→ The task
Only the lines from the start of the data through the line containing "yellow square: (53, 22) -> (58, 18), moved" should be written out, exactly as they are, with both ends included and the pictures left out.

→ Material provided
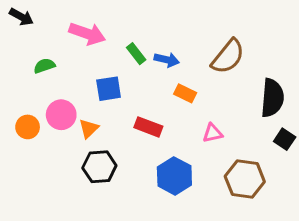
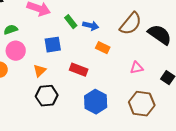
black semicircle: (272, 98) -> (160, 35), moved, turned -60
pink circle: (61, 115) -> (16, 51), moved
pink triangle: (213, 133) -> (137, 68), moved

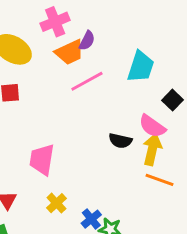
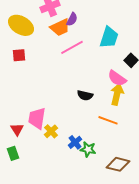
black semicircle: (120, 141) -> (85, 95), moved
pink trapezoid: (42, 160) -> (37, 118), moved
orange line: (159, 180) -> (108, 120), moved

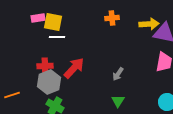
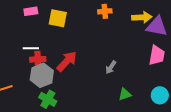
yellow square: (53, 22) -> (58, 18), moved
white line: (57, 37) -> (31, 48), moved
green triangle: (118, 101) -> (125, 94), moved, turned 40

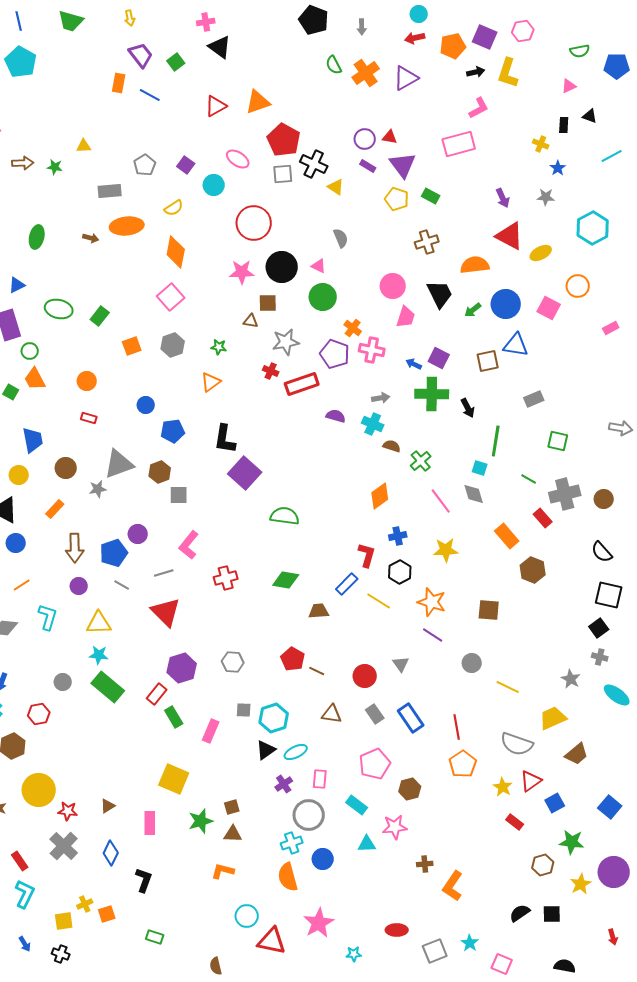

→ Solved problem
black semicircle: (272, 98) -> (160, 35), moved, turned -60
pink circle: (61, 115) -> (16, 51), moved
pink triangle: (213, 133) -> (137, 68), moved

black semicircle: (120, 141) -> (85, 95), moved
pink trapezoid: (42, 160) -> (37, 118), moved
orange line: (159, 180) -> (108, 120), moved

yellow square: (53, 22) -> (58, 18), moved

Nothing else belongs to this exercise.